Requirement
Without any pictures, retype exactly the lines from the one with "D6: diode 1N4148" through the final line of the records.

Data items:

◆ ◆ ◆ ◆

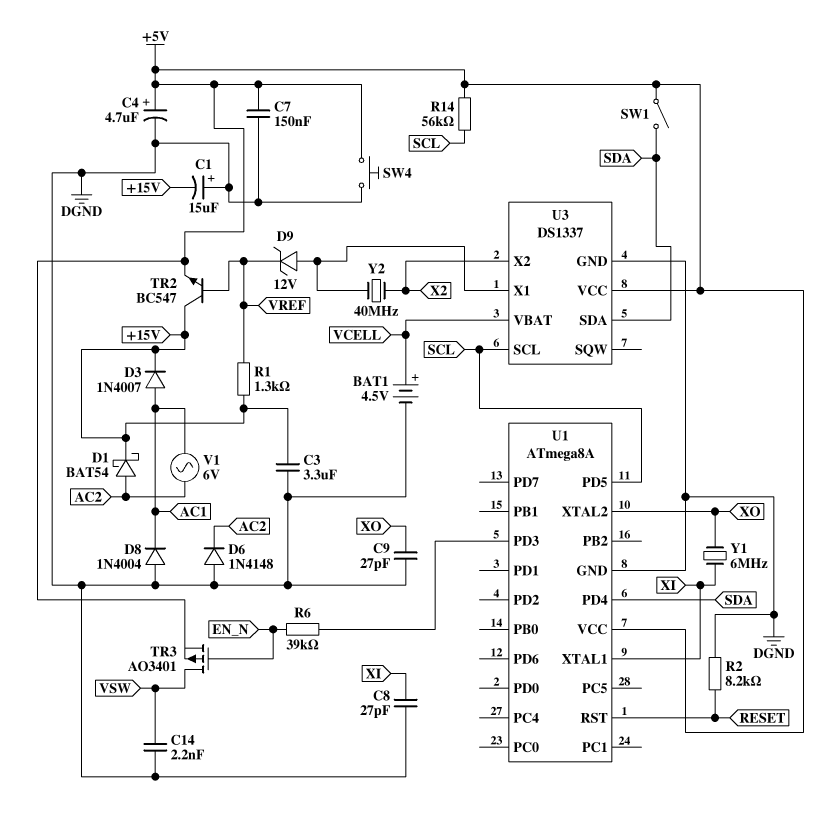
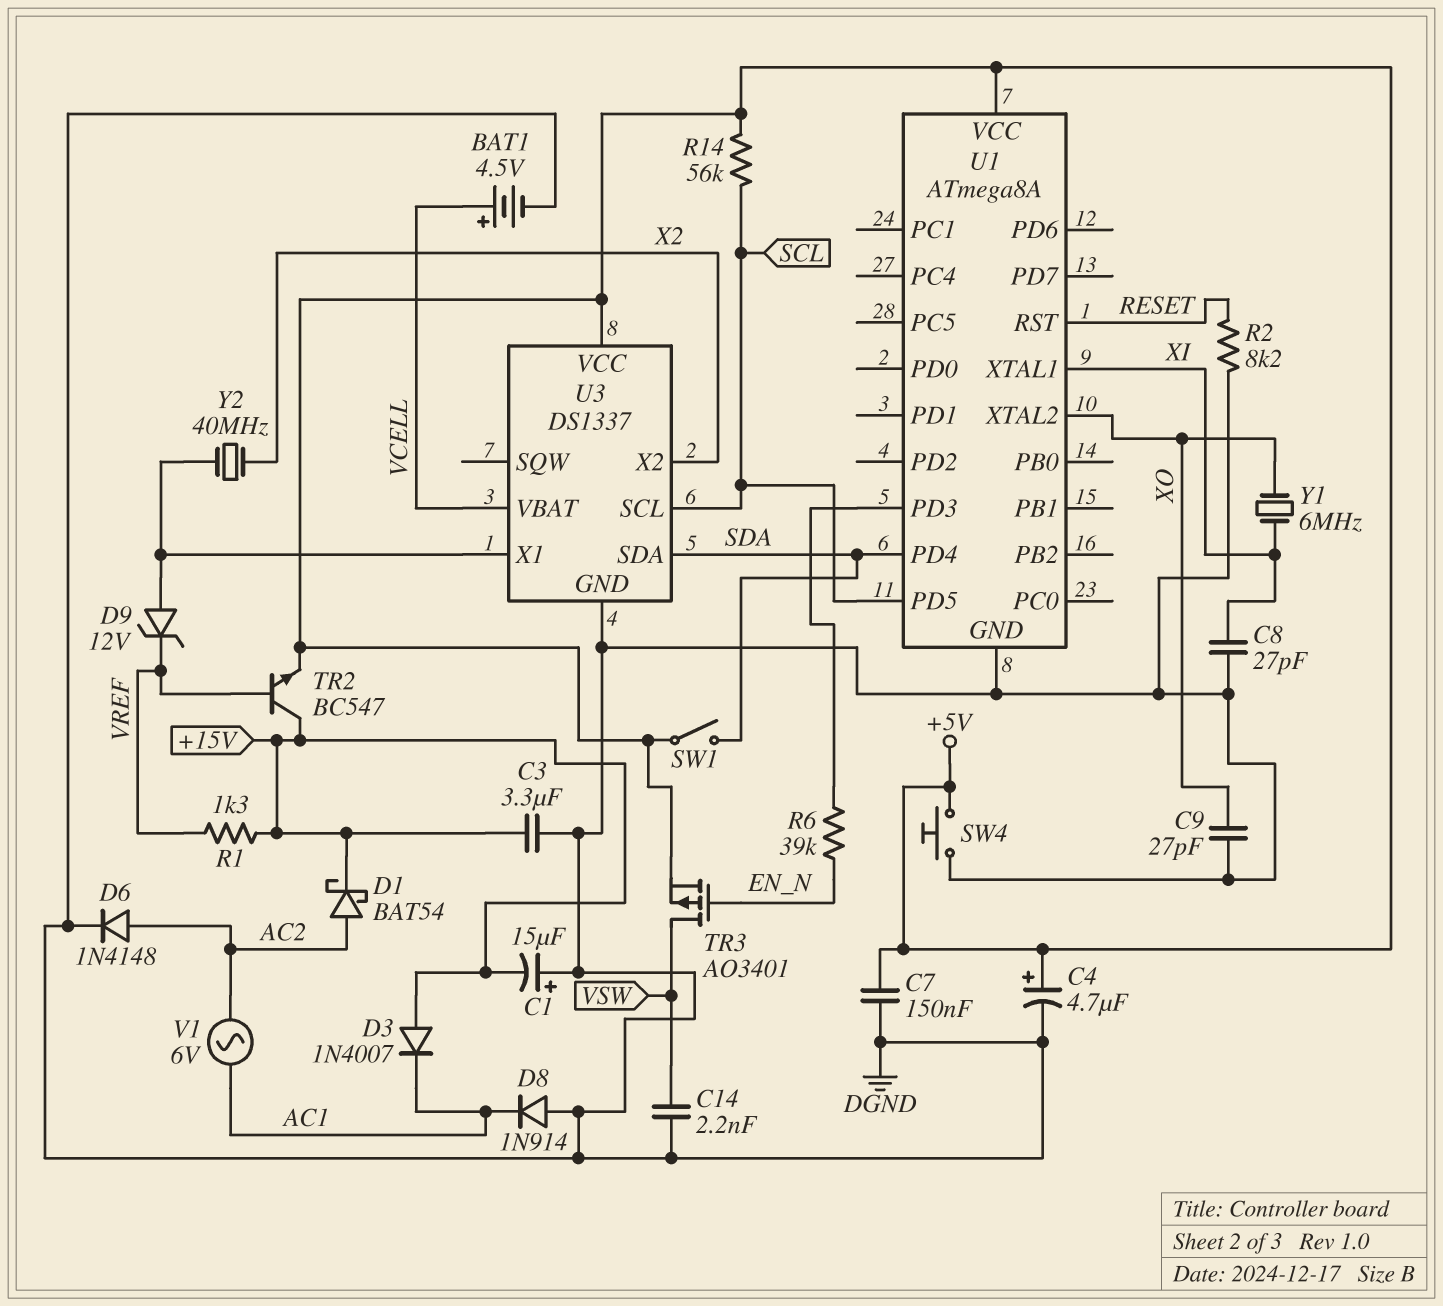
D3: diode 1N4007 (A AC1, K +15V) -> diode 1N4007 (A +15V, K AC1)
D6: diode 1N4148 (A DGND, K AC2) -> diode 1N4148 (A AC2, K DGND)
D8: diode 1N4004 (A DGND, K AC1) -> diode 1N914 (A DGND, K AC1)

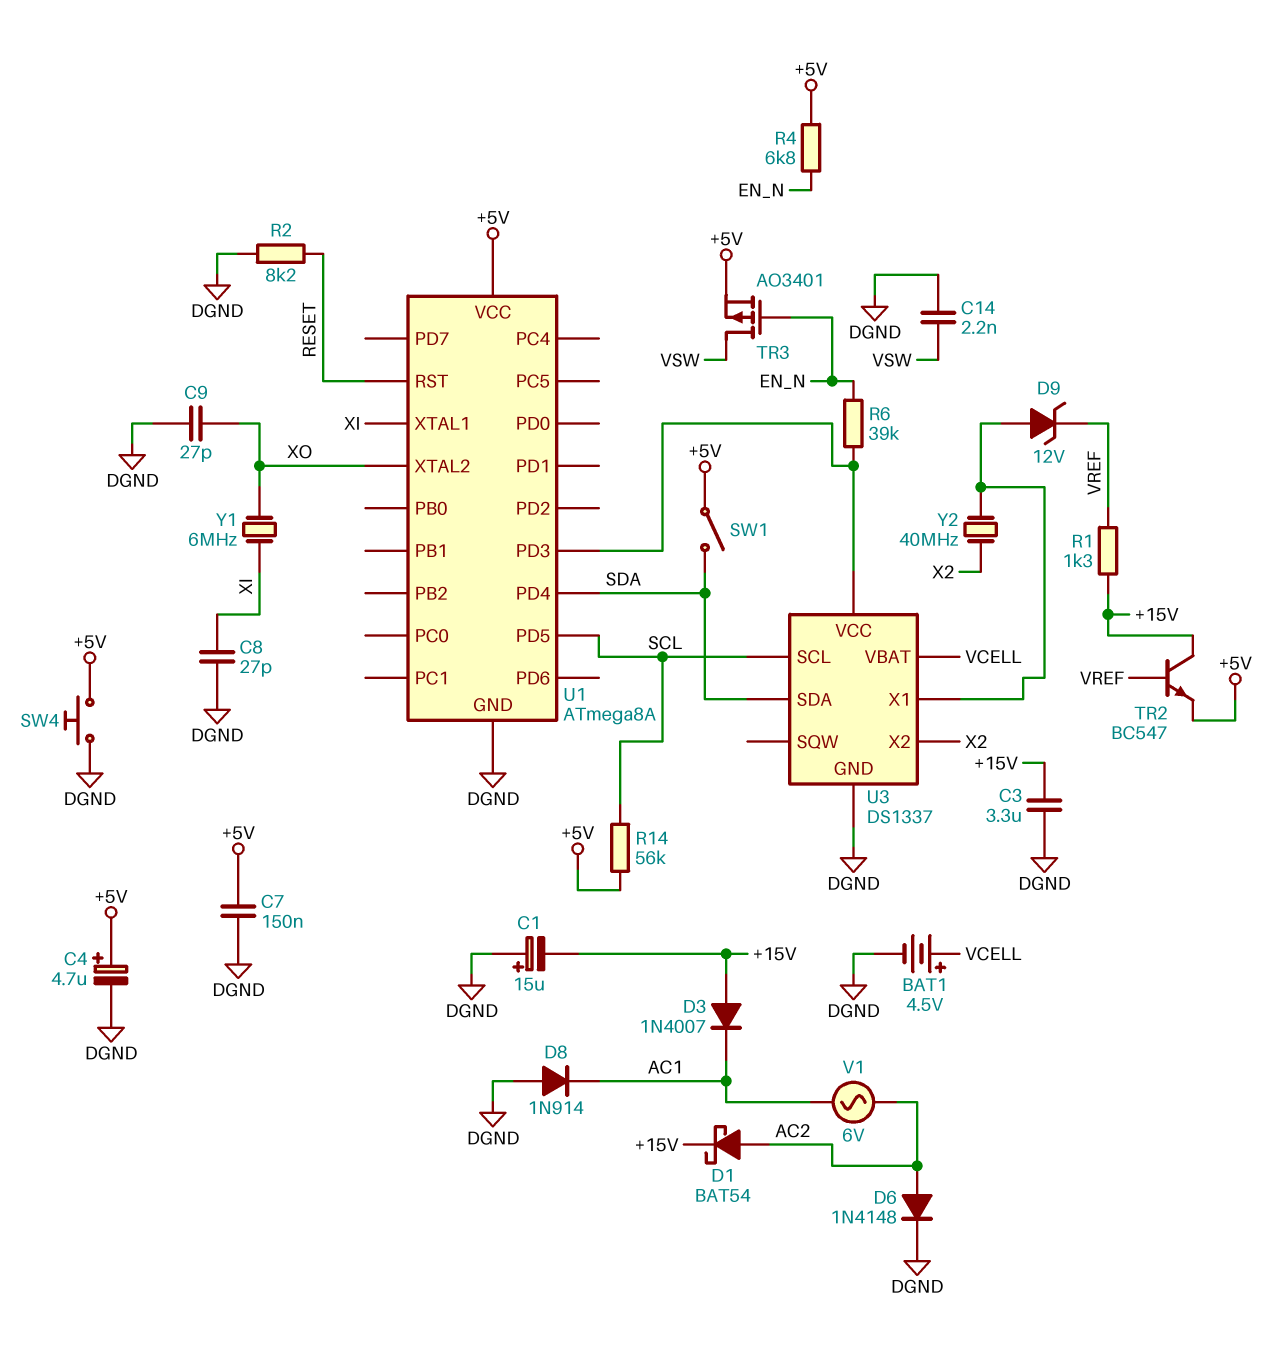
R4: none -> 6.8k (+5V, EN_N)
U3 pin VCC: +5V -> U1/PD3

◆ ◆ ◆ ◆

Task output
D6: diode 1N4148 (A DGND, K AC2) -> diode 1N4148 (A AC2, K DGND)
D8: diode 1N4004 (A DGND, K AC1) -> diode 1N914 (A DGND, K AC1)

R4: none -> 6.8k (+5V, EN_N)
U3 pin VCC: +5V -> U1/PD3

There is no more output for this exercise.